Give back each line of the listing below that contains the string "before".
----
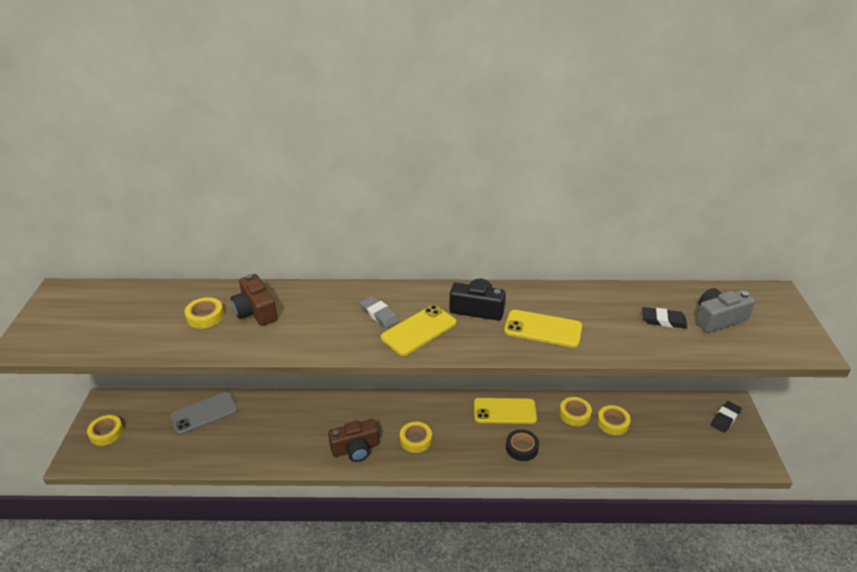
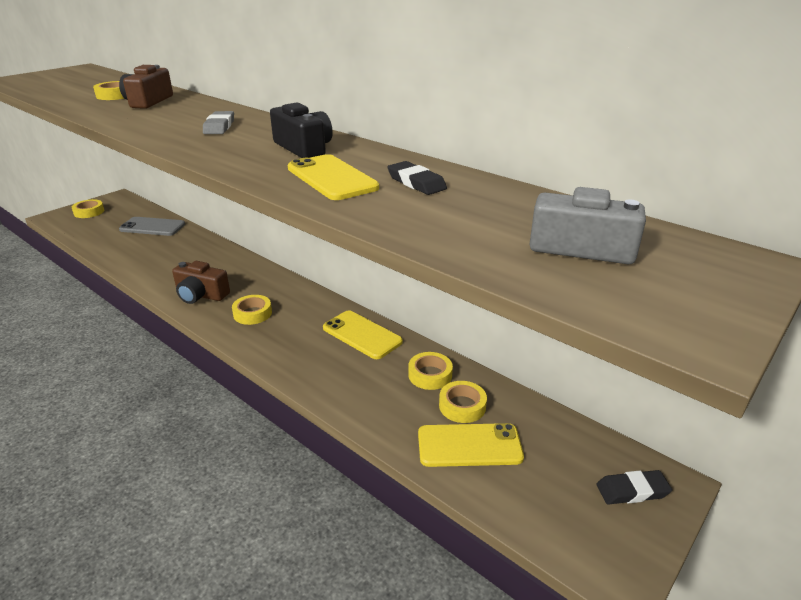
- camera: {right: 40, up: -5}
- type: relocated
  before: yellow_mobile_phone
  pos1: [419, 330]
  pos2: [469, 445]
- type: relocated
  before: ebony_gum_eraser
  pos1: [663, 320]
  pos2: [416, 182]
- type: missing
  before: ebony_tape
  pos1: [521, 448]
----
Response to the exercise:
  before: yellow_mobile_phone
  before: ebony_gum_eraser
  before: ebony_tape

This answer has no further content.